■ **WHAT THE TASK ASKS**: Repeat exactly, and only, the lines below starting at the line that contains "black bowl: 0 -> 2" and ending at the line that contains "turquoise cone: 0 -> 2", inclusive of both.

■ **TASK INPUTS**:
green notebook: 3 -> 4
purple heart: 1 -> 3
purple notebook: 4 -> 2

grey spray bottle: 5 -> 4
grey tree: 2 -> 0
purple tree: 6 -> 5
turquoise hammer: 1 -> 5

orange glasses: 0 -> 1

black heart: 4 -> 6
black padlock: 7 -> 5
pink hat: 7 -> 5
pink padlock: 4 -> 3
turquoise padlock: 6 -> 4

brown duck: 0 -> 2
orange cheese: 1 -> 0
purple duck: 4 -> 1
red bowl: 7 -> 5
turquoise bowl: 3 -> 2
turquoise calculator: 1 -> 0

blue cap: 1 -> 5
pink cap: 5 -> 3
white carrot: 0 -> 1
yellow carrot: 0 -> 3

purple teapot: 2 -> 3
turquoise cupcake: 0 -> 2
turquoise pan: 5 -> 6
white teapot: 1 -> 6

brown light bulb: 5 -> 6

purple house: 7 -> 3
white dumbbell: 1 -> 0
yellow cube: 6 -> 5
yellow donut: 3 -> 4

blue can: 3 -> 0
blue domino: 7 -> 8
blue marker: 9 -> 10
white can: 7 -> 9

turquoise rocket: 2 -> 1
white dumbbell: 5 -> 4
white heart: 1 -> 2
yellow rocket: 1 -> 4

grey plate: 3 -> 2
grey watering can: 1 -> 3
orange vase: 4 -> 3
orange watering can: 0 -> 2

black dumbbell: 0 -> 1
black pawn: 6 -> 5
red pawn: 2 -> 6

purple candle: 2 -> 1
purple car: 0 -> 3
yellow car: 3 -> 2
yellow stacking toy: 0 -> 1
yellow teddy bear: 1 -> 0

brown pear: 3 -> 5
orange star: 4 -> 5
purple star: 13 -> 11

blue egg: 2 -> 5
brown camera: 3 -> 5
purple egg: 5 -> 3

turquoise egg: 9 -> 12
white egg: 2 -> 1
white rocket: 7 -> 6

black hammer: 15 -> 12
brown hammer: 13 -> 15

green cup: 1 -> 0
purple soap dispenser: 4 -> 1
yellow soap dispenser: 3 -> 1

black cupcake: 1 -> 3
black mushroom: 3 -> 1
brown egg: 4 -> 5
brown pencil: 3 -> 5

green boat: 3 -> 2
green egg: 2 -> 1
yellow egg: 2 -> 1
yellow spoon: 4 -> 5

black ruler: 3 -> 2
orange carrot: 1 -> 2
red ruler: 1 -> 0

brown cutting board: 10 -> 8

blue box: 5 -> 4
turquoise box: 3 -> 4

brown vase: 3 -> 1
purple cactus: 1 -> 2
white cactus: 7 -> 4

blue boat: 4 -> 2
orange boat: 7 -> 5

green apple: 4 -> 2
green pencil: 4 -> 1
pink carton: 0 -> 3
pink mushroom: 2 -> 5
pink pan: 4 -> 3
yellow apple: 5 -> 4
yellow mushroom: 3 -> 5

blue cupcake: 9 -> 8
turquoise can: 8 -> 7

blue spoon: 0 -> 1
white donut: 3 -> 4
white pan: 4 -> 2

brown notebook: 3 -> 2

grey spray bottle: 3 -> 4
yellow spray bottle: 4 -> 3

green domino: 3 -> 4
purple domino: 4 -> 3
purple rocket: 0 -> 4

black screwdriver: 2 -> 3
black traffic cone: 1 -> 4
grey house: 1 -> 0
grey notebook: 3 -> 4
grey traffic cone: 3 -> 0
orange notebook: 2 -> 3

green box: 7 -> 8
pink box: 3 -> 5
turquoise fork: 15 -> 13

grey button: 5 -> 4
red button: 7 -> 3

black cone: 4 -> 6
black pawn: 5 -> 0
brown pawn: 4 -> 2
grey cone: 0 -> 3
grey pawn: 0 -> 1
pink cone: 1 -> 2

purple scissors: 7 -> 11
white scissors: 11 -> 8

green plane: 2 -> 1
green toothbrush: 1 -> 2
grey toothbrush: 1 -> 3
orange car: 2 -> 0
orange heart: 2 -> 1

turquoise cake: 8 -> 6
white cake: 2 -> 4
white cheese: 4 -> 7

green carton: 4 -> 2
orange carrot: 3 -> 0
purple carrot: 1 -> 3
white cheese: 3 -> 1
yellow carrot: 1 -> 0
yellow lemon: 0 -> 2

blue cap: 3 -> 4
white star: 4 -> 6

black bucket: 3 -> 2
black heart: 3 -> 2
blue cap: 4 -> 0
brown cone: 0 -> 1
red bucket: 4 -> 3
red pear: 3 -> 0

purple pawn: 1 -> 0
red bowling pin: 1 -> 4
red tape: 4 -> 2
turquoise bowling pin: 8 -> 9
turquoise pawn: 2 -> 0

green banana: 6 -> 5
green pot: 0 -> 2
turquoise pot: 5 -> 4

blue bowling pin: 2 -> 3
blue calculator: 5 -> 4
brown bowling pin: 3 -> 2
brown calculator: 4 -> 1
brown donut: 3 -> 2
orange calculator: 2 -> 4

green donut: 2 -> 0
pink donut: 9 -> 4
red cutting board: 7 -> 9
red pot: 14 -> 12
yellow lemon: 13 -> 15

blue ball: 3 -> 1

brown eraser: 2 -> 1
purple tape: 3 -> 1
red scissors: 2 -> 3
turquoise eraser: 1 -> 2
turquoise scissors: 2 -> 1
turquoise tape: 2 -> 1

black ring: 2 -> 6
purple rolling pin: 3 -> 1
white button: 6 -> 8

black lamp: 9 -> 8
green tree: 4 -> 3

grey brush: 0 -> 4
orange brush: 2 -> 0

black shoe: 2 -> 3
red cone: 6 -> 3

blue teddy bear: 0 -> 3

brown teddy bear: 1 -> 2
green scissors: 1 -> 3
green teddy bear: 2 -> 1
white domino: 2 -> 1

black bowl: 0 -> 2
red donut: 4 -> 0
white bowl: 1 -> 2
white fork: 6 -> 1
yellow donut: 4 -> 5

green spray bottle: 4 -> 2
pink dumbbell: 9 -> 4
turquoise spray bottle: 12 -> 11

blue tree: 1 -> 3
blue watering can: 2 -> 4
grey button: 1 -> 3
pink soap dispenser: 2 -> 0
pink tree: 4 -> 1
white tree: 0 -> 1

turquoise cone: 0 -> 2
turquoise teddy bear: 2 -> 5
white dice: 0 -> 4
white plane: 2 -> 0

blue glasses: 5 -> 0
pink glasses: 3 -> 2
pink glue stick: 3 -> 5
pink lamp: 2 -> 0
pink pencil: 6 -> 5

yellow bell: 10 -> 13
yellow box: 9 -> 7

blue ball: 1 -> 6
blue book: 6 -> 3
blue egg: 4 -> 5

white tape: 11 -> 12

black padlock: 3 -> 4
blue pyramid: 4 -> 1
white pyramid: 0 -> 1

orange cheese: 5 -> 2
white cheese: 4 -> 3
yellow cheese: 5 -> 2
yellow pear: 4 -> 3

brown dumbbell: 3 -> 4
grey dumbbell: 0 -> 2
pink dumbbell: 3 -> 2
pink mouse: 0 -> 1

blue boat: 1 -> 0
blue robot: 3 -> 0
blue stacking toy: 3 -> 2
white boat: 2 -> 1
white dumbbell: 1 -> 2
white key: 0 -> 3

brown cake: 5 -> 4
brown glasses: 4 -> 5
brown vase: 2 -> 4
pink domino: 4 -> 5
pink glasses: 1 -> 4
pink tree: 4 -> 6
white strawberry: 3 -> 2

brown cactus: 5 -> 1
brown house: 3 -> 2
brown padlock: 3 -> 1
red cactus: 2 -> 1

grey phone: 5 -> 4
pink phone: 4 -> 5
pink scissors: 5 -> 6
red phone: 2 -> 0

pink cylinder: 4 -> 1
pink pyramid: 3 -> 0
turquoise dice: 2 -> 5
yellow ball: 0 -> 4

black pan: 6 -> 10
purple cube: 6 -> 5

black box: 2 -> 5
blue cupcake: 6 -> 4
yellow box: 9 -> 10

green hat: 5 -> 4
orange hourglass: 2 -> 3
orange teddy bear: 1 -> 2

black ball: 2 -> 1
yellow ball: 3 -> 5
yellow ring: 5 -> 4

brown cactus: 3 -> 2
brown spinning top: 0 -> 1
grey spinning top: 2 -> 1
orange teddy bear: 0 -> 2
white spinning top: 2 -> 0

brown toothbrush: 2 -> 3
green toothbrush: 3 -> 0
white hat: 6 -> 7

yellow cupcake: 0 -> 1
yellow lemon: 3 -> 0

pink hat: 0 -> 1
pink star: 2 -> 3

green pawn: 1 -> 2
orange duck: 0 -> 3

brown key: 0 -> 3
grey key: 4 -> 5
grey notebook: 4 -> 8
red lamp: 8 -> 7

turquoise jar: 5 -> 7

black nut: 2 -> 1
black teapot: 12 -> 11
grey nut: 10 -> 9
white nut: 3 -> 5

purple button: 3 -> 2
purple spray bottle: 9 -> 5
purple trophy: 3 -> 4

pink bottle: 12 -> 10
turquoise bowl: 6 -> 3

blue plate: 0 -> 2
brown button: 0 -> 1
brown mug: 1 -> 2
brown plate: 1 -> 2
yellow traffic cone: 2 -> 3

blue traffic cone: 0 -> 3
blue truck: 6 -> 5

■ **ANSWER TO THE EXERCISE**:
black bowl: 0 -> 2
red donut: 4 -> 0
white bowl: 1 -> 2
white fork: 6 -> 1
yellow donut: 4 -> 5

green spray bottle: 4 -> 2
pink dumbbell: 9 -> 4
turquoise spray bottle: 12 -> 11

blue tree: 1 -> 3
blue watering can: 2 -> 4
grey button: 1 -> 3
pink soap dispenser: 2 -> 0
pink tree: 4 -> 1
white tree: 0 -> 1

turquoise cone: 0 -> 2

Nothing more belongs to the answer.